**TO DO:** Give the number of lines in the records below that include "white". Reply with that number alone.

Collected data:
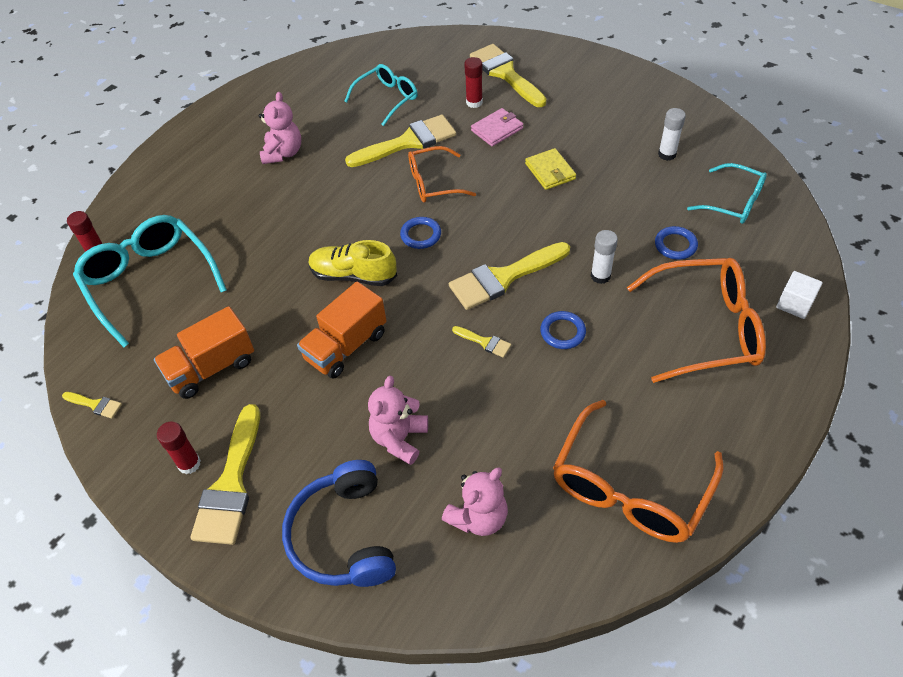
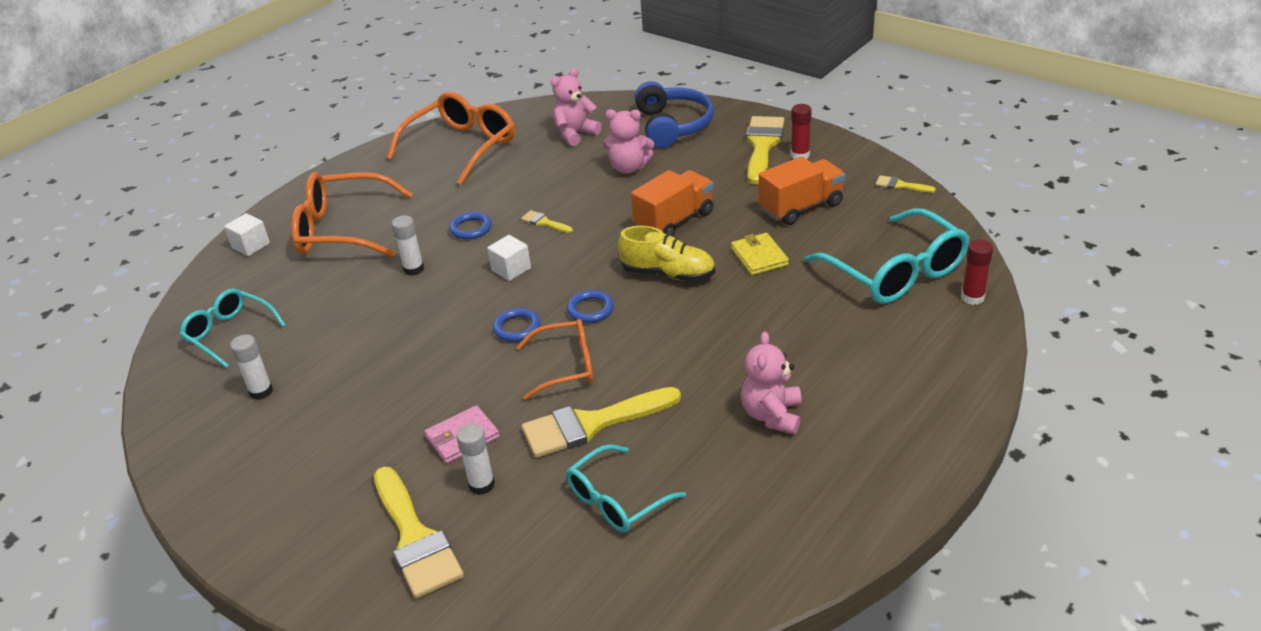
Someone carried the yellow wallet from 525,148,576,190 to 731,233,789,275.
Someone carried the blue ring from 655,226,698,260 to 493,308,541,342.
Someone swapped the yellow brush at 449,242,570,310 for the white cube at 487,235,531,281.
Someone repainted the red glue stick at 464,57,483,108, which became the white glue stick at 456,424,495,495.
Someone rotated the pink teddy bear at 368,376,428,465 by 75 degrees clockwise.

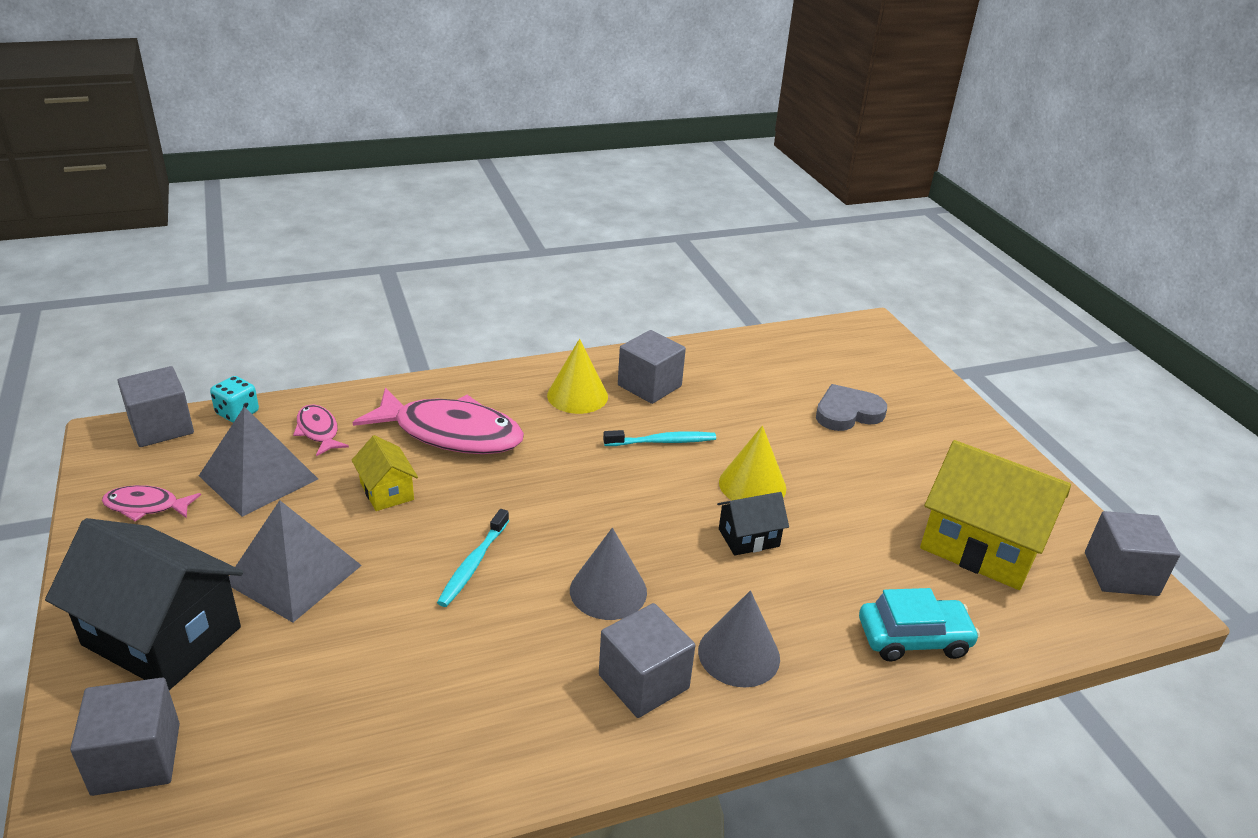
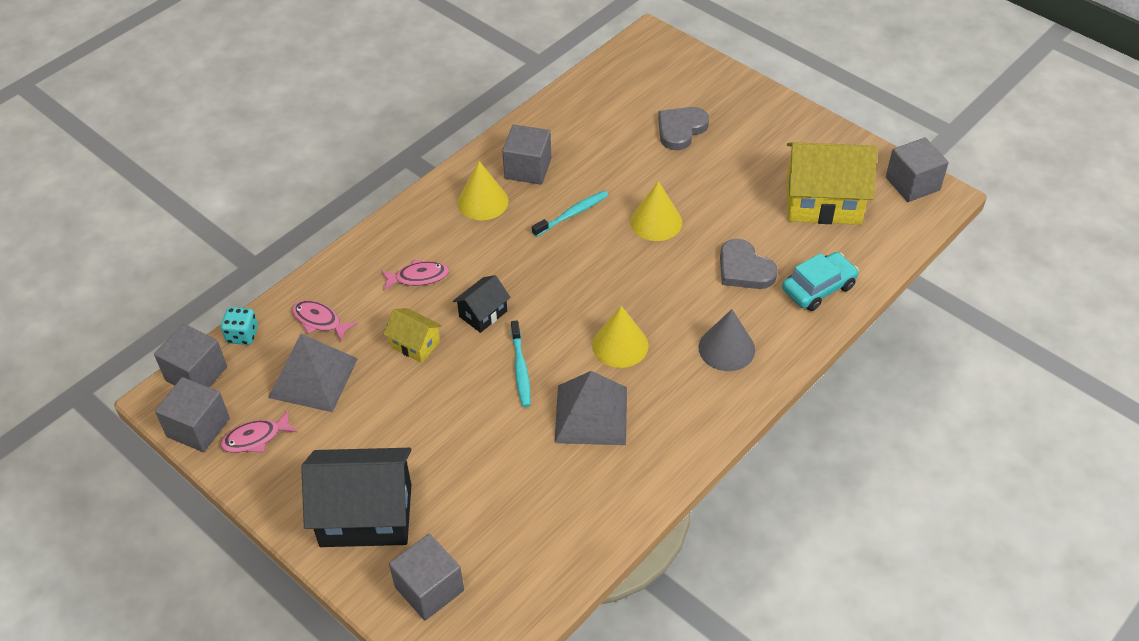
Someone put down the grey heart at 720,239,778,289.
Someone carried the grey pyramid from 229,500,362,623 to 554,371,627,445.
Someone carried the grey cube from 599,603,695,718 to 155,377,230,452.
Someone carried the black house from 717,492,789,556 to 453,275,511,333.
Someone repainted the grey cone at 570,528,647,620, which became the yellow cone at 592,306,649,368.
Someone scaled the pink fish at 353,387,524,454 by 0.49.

**EXERCISE RESULT:** 2